TASK DETAILS:
Each entry must be given again exactly as it appears, with images excluded.

GIVEN RECORDS:
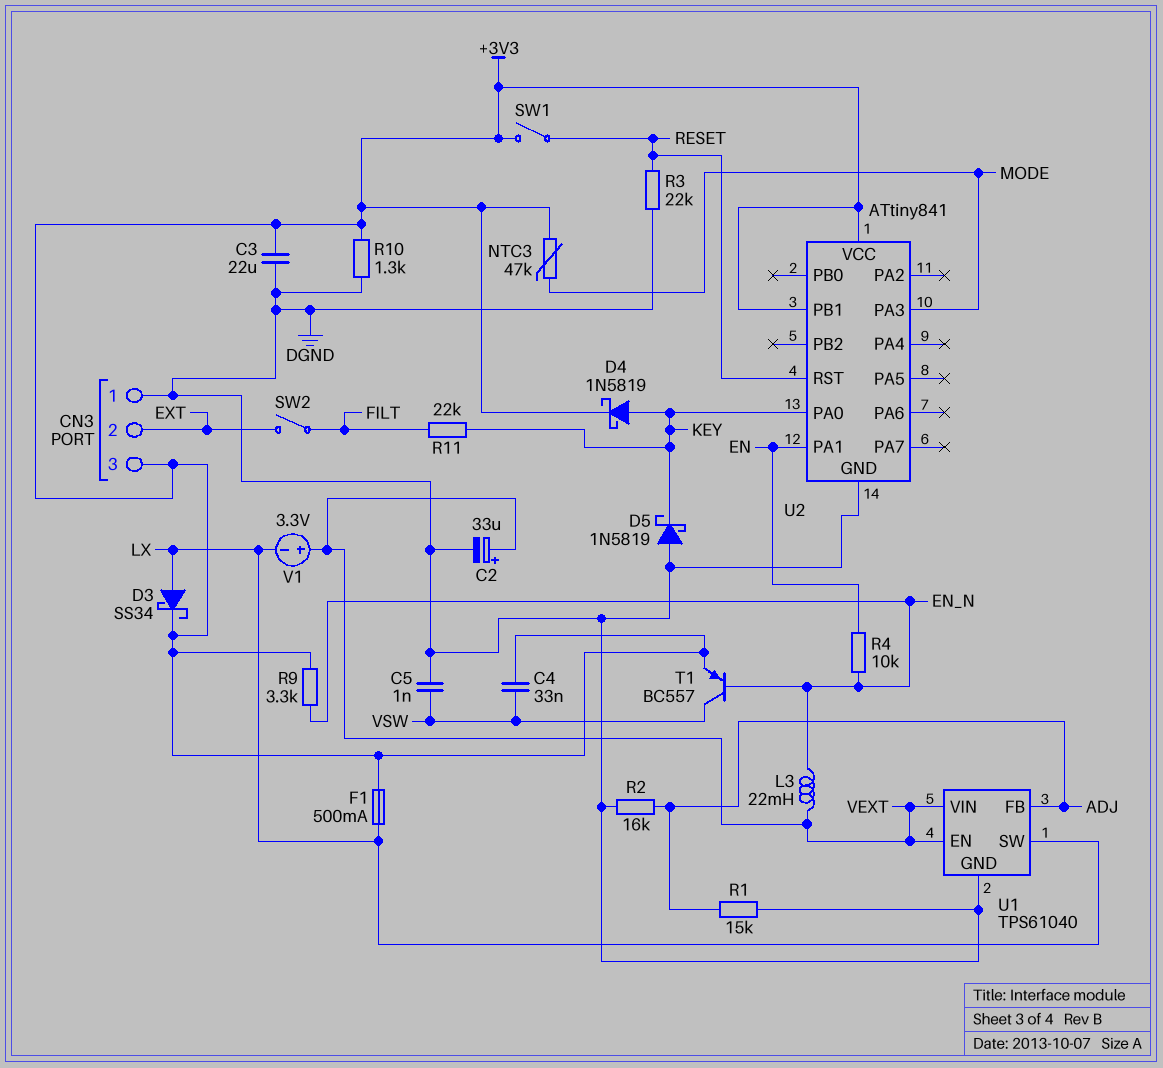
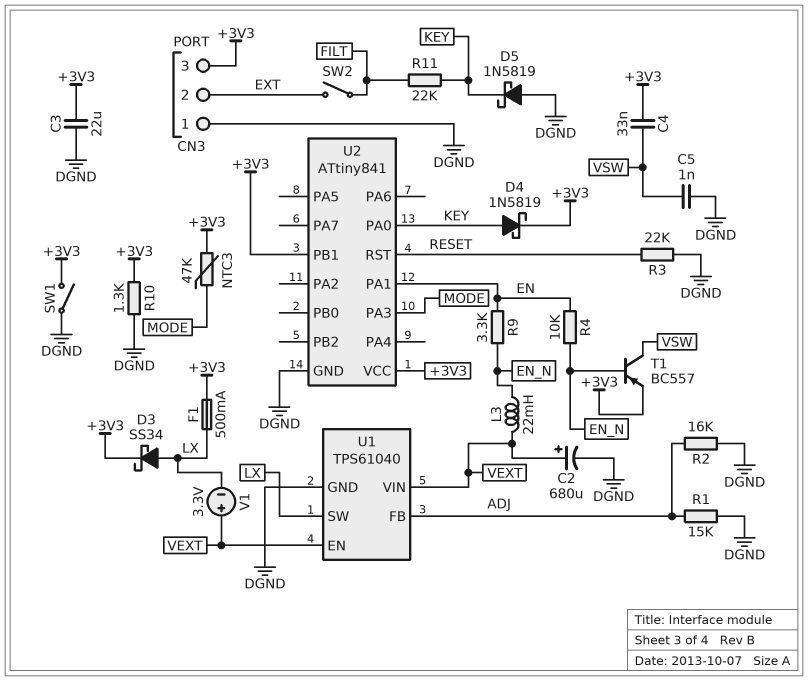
C2: 33uF (plus VEXT, minus DGND) -> 680uF (plus VEXT, minus DGND)
R9: 3.3k (+3V3, EN_N) -> 3.3k (EN, EN_N)
SW1: switch (+3V3, RESET) -> switch (+3V3, DGND)

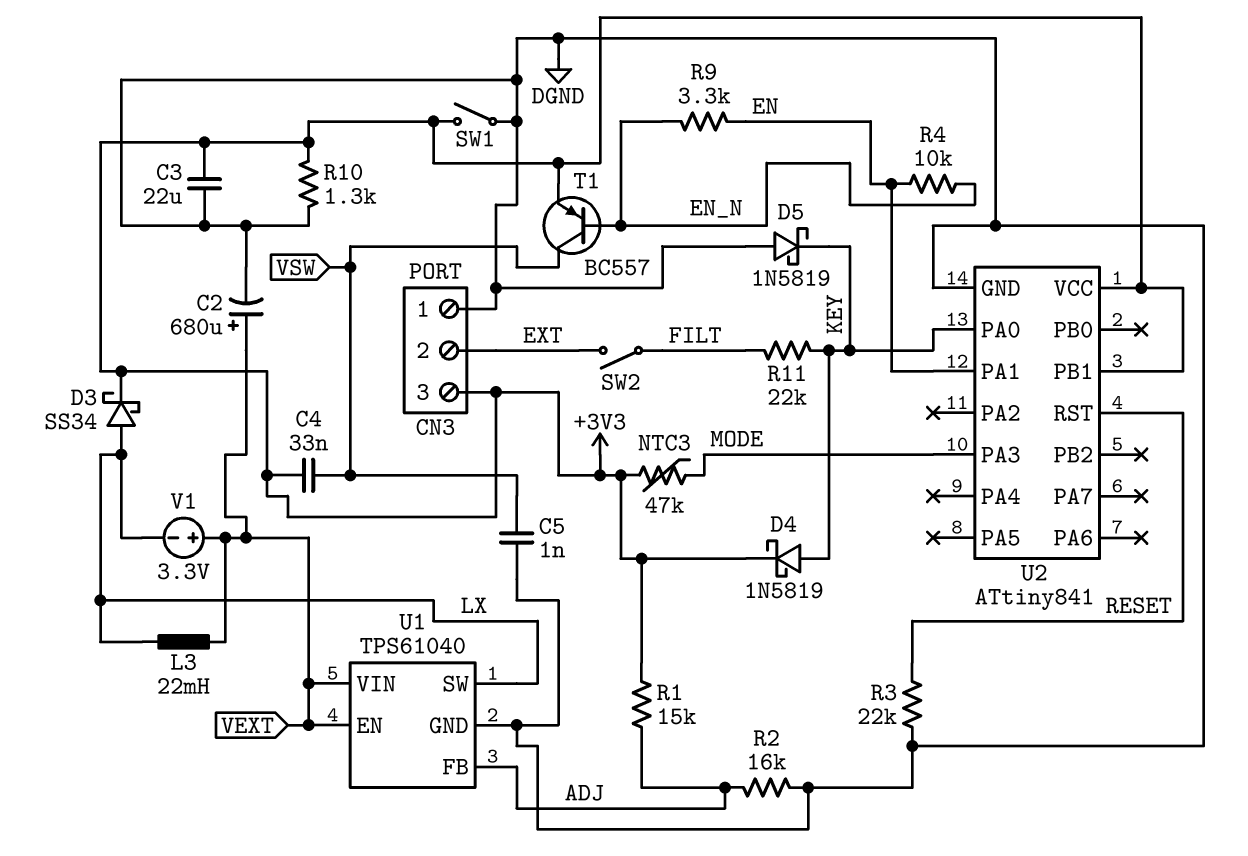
F1: 500mA (+3V3, LX) -> none
L3: 22mH (EN_N, VEXT) -> 22mH (LX, VEXT)
R1: 15k (ADJ, DGND) -> 15k (+3V3, ADJ)

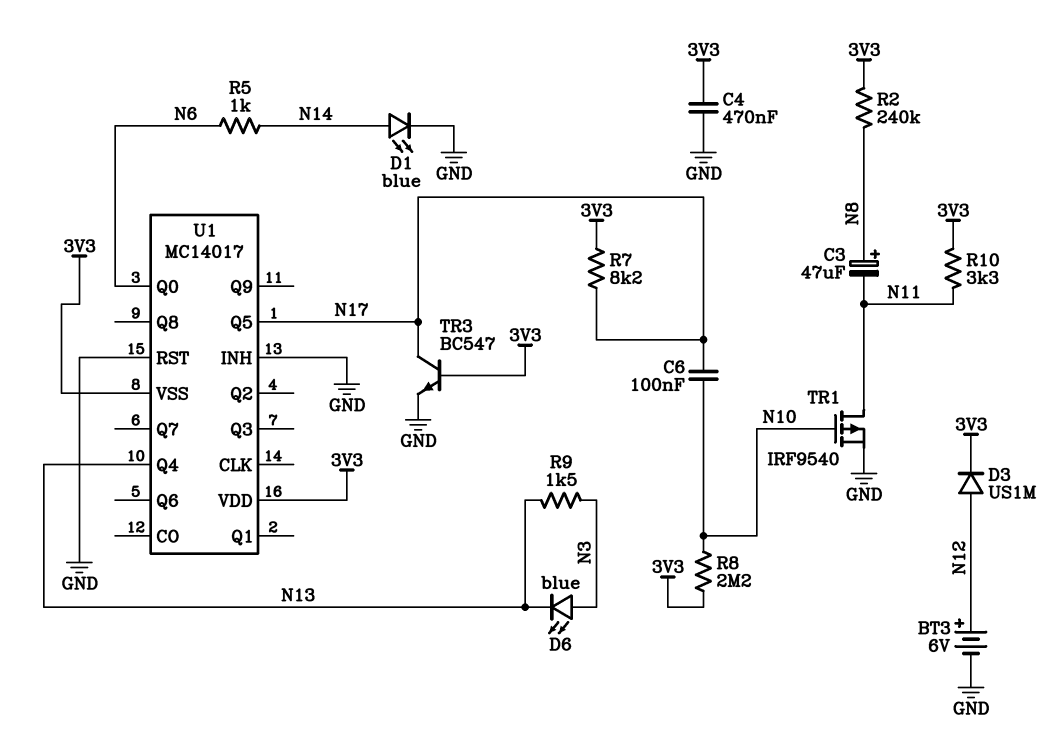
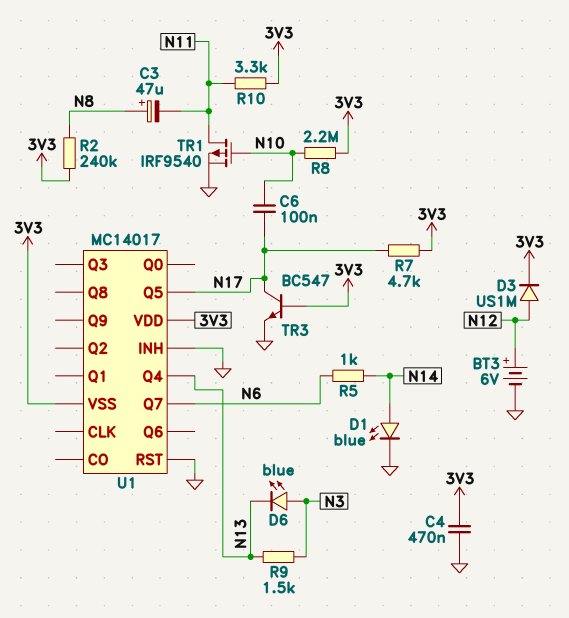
R7: 8.2k (3V3, N17) -> 4.7k (3V3, N17)
U1 pin Q0: N6 -> none
U1 pin Q7: none -> N6

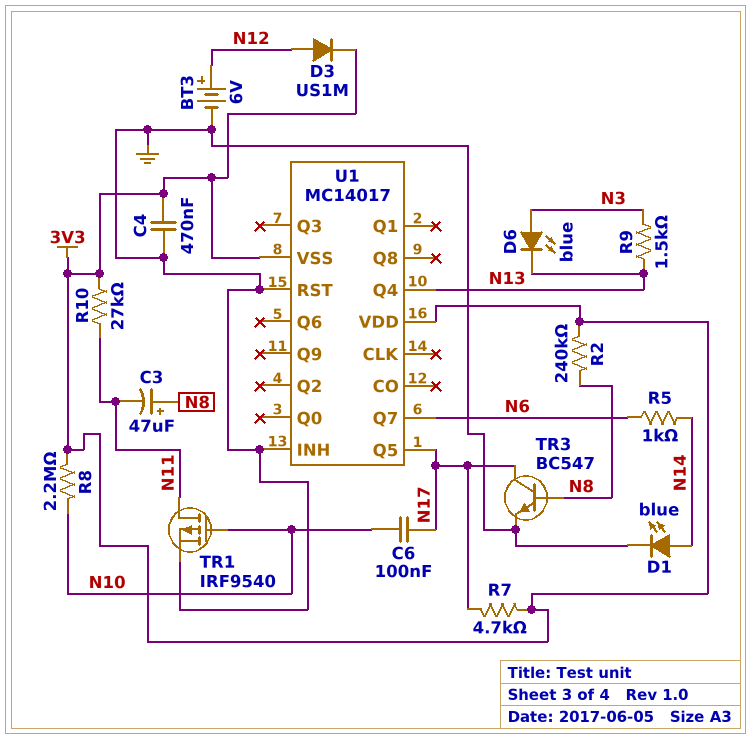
R10: 3.3k (3V3, N11) -> 27k (3V3, N11)
TR3: NPN BC547 (B 3V3, C N17, E GND) -> NPN BC547 (B N8, C N17, E GND)

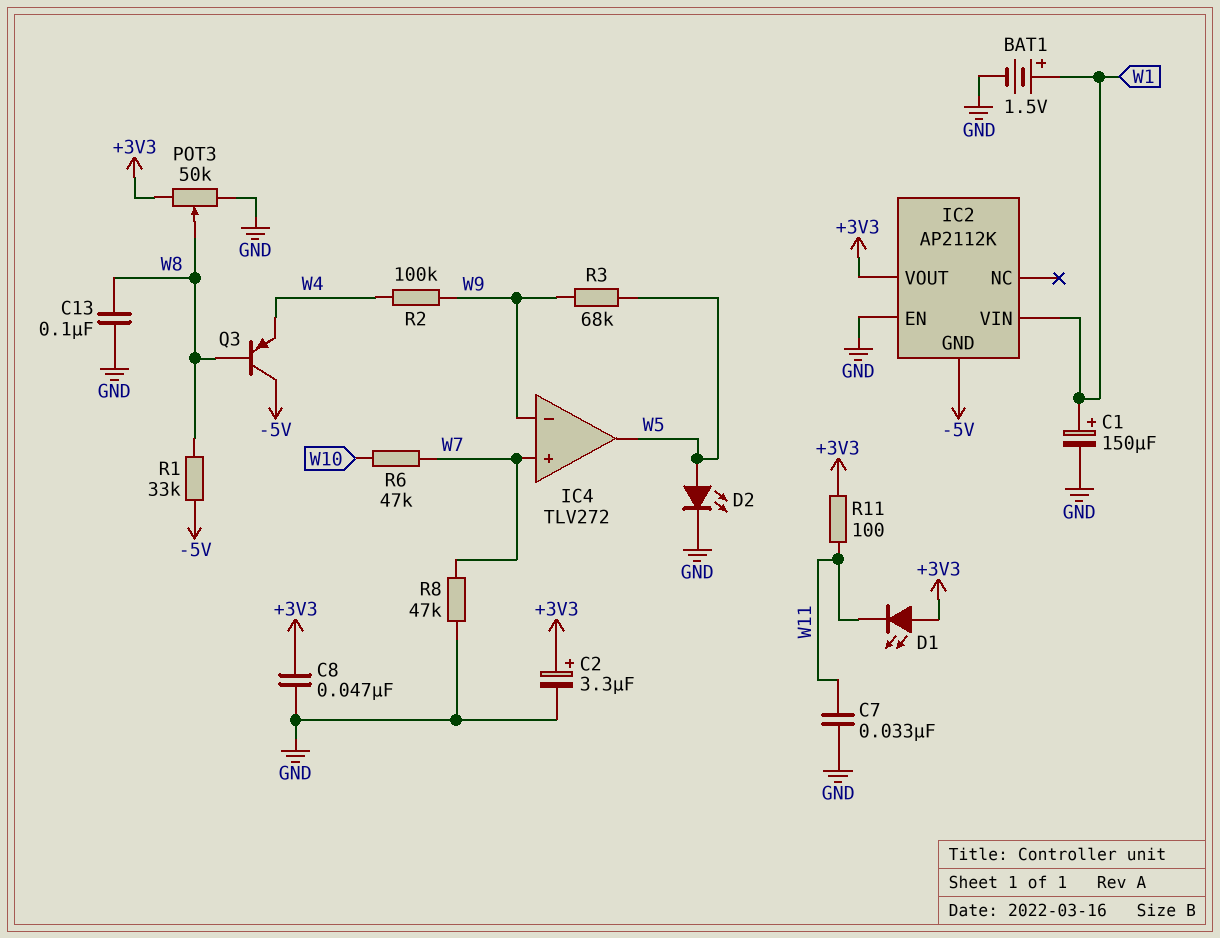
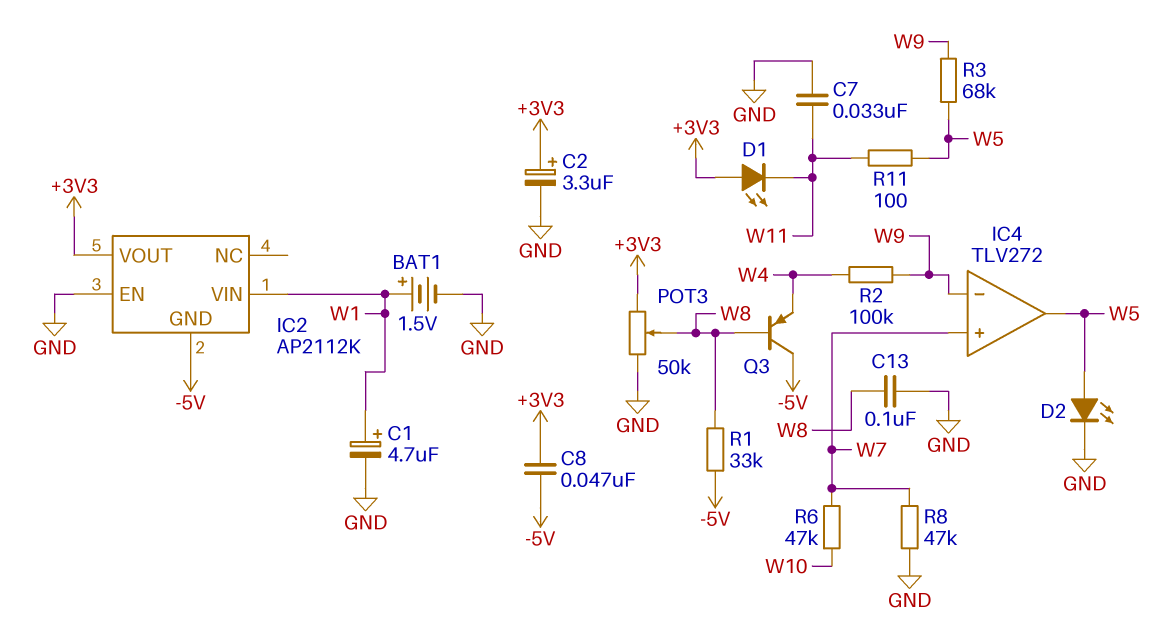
C1: 150uF (plus W1, minus GND) -> 4.7uF (plus W1, minus GND)
C8: 47nF (+3V3, GND) -> 47nF (+3V3, -5V)
R11: 100 (+3V3, W11) -> 100 (W5, W11)

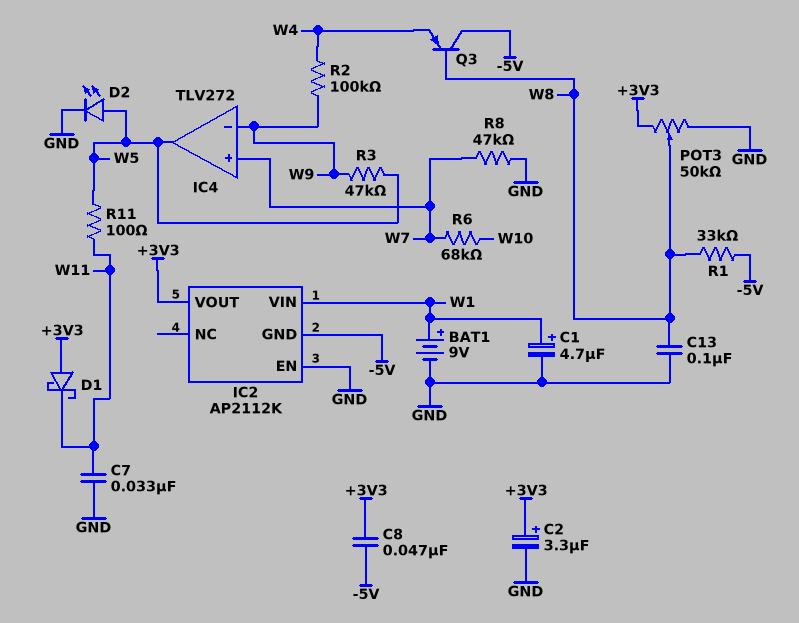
BAT1: 1.5V (plus W1, minus GND) -> 9V (plus W1, minus GND)
D1: LED (A +3V3, K W11) -> schottky (A +3V3, K W11)
R3: 68k (W5, W9) -> 47k (W5, W9)
R6: 47k (W7, W10) -> 68k (W7, W10)

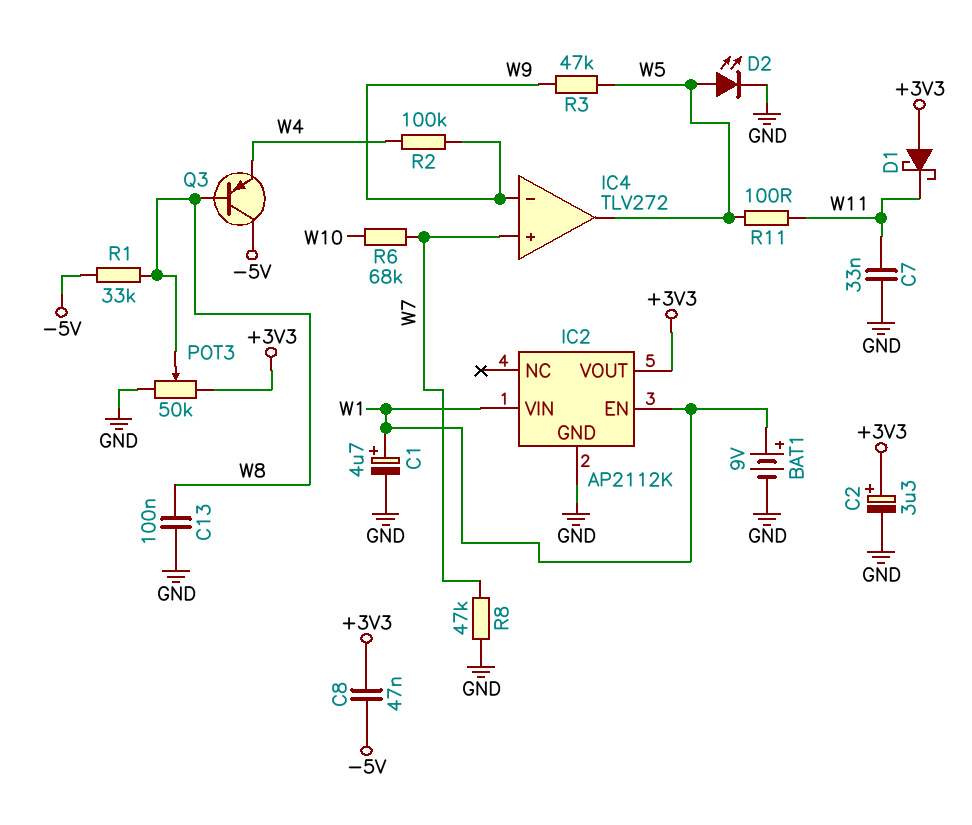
IC2 pin EN: GND -> W1
IC2 pin GND: -5V -> GND

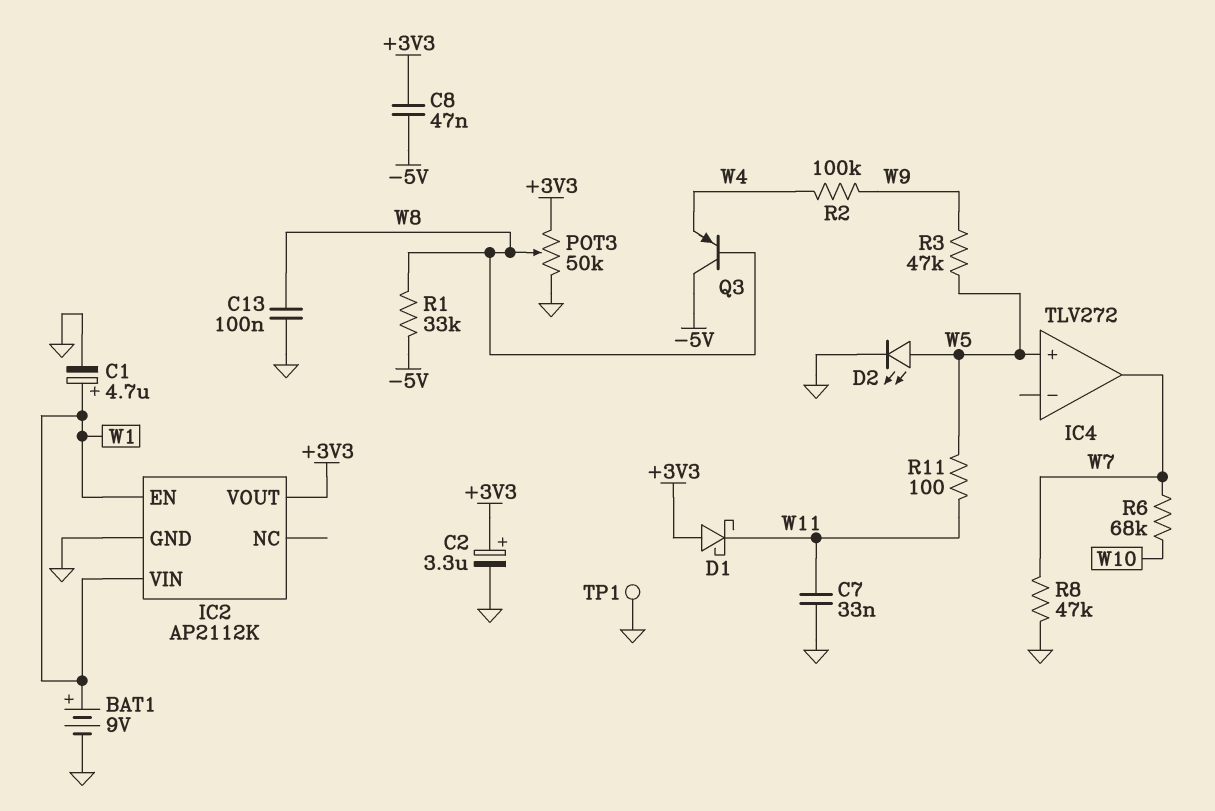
IC4 pin in+: W7 -> W5
IC4 pin in-: W9 -> none
IC4 pin out: W5 -> W7
TP1: none -> test point (GND)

RESULT:
C2: 33uF (plus VEXT, minus DGND) -> 680uF (plus VEXT, minus DGND)
R9: 3.3k (+3V3, EN_N) -> 3.3k (EN, EN_N)
SW1: switch (+3V3, RESET) -> switch (+3V3, DGND)

F1: 500mA (+3V3, LX) -> none
L3: 22mH (EN_N, VEXT) -> 22mH (LX, VEXT)
R1: 15k (ADJ, DGND) -> 15k (+3V3, ADJ)

R7: 8.2k (3V3, N17) -> 4.7k (3V3, N17)
U1 pin Q0: N6 -> none
U1 pin Q7: none -> N6

R10: 3.3k (3V3, N11) -> 27k (3V3, N11)
TR3: NPN BC547 (B 3V3, C N17, E GND) -> NPN BC547 (B N8, C N17, E GND)

C1: 150uF (plus W1, minus GND) -> 4.7uF (plus W1, minus GND)
C8: 47nF (+3V3, GND) -> 47nF (+3V3, -5V)
R11: 100 (+3V3, W11) -> 100 (W5, W11)

BAT1: 1.5V (plus W1, minus GND) -> 9V (plus W1, minus GND)
D1: LED (A +3V3, K W11) -> schottky (A +3V3, K W11)
R3: 68k (W5, W9) -> 47k (W5, W9)
R6: 47k (W7, W10) -> 68k (W7, W10)

IC2 pin EN: GND -> W1
IC2 pin GND: -5V -> GND

IC4 pin in+: W7 -> W5
IC4 pin in-: W9 -> none
IC4 pin out: W5 -> W7
TP1: none -> test point (GND)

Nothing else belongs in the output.